◆ PROBLEM ◆
Gather each line of the entries below that includes "triangle".

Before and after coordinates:
BEGIN
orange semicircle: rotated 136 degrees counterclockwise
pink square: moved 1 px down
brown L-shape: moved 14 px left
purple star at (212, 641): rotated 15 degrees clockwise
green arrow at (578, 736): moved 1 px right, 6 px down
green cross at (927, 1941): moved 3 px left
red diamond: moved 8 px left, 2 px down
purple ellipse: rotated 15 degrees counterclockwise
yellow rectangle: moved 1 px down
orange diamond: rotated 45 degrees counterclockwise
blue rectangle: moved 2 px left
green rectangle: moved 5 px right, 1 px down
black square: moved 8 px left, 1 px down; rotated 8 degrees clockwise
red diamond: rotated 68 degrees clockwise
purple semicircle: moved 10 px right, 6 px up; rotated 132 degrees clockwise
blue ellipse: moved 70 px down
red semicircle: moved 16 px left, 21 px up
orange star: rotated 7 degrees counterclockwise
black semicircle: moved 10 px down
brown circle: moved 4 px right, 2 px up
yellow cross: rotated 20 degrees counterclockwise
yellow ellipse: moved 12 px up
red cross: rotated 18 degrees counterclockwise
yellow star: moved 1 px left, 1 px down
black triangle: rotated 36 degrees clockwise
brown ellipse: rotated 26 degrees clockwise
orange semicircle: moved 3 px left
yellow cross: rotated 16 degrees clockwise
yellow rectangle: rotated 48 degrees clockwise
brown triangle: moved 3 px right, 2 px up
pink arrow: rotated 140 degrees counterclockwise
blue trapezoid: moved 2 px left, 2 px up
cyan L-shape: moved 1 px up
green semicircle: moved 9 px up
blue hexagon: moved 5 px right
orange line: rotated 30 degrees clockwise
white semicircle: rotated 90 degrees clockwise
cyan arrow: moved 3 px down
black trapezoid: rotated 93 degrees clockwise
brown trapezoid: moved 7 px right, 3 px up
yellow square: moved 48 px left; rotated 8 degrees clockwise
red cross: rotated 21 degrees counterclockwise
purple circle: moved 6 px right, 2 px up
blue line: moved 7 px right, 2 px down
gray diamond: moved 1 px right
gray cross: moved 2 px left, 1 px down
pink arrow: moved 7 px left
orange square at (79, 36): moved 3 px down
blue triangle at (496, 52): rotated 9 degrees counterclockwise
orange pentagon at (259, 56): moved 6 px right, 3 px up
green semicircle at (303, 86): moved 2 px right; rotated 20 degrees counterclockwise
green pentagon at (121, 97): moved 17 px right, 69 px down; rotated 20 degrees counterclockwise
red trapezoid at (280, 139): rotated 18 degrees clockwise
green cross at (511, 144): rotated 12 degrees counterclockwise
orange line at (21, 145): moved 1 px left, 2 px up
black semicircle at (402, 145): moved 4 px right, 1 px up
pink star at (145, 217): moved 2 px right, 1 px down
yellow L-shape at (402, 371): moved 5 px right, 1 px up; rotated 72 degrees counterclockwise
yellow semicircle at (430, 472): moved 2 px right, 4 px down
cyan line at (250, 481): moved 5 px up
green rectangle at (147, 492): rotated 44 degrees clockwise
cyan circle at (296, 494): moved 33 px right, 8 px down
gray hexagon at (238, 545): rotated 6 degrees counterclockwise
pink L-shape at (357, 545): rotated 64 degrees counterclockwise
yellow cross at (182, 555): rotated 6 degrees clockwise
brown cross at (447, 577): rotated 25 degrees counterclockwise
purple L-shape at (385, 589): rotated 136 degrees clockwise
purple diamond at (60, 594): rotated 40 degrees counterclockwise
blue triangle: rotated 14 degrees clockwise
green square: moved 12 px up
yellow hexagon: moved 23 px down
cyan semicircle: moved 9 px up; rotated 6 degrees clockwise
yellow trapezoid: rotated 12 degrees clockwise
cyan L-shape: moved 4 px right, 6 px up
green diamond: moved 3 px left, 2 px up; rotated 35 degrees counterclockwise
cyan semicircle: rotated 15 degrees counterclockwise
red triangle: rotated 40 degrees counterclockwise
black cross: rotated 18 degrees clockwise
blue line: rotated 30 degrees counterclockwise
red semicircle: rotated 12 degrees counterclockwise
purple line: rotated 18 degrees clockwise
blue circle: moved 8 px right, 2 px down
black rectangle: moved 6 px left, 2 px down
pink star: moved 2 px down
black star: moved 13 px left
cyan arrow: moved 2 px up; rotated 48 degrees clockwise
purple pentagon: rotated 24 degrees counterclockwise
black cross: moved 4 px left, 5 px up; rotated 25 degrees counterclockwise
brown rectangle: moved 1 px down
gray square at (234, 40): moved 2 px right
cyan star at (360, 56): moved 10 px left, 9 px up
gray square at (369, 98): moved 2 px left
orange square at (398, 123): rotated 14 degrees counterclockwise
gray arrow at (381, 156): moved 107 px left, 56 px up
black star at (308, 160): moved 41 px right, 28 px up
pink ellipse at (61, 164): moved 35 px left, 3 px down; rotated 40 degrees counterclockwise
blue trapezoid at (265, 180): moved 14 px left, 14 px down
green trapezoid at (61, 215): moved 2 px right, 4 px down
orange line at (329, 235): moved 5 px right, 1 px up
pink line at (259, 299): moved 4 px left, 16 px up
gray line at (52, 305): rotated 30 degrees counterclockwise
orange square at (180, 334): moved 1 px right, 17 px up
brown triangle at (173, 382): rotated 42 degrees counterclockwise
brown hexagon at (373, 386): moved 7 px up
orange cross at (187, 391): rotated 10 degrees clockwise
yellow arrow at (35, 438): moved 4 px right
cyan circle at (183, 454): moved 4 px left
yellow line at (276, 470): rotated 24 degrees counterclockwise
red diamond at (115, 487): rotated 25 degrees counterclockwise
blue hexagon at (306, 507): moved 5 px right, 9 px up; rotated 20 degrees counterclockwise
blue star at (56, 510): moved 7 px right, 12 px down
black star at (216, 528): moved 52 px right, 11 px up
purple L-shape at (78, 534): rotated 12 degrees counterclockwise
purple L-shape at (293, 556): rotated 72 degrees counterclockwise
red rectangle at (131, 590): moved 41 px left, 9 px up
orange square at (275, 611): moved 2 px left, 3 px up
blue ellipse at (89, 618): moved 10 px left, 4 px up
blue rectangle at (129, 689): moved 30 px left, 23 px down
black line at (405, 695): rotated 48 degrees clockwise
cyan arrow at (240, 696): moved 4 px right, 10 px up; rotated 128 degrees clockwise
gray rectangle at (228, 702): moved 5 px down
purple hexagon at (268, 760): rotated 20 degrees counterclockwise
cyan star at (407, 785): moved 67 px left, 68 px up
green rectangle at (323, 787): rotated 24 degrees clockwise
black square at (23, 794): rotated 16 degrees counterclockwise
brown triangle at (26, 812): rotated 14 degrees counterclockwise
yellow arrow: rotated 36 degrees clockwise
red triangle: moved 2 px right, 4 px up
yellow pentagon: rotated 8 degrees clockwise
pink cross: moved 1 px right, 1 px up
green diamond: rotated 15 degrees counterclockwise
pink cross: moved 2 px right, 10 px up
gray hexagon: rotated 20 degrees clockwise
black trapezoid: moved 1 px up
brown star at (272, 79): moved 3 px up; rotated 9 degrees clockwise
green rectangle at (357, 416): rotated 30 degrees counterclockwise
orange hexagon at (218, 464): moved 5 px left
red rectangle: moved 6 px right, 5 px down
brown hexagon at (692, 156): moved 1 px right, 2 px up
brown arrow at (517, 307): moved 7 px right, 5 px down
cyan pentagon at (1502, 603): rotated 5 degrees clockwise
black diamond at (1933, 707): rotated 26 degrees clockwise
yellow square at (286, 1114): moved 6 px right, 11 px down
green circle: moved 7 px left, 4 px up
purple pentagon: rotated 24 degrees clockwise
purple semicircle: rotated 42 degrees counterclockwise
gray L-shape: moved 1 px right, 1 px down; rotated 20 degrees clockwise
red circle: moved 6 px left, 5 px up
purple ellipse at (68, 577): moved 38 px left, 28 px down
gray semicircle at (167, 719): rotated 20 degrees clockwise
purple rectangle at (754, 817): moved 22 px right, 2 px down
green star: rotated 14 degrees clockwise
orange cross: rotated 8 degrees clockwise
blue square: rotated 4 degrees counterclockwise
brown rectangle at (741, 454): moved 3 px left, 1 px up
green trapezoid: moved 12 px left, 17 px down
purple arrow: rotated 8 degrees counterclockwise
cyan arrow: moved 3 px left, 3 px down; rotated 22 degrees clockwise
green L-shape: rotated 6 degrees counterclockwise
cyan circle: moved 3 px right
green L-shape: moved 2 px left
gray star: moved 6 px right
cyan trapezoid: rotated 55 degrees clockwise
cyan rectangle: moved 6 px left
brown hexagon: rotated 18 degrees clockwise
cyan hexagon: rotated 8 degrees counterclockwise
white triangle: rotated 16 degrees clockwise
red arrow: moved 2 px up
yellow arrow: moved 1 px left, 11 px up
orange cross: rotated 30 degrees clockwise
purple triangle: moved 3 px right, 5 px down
END
◆ RESULT FOR THIS EXERCISE ◆
black triangle: rotated 36 degrees clockwise
brown triangle: moved 3 px right, 2 px up
blue triangle at (496, 52): rotated 9 degrees counterclockwise
blue triangle: rotated 14 degrees clockwise
red triangle: rotated 40 degrees counterclockwise
brown triangle at (173, 382): rotated 42 degrees counterclockwise
brown triangle at (26, 812): rotated 14 degrees counterclockwise
red triangle: moved 2 px right, 4 px up
white triangle: rotated 16 degrees clockwise
purple triangle: moved 3 px right, 5 px down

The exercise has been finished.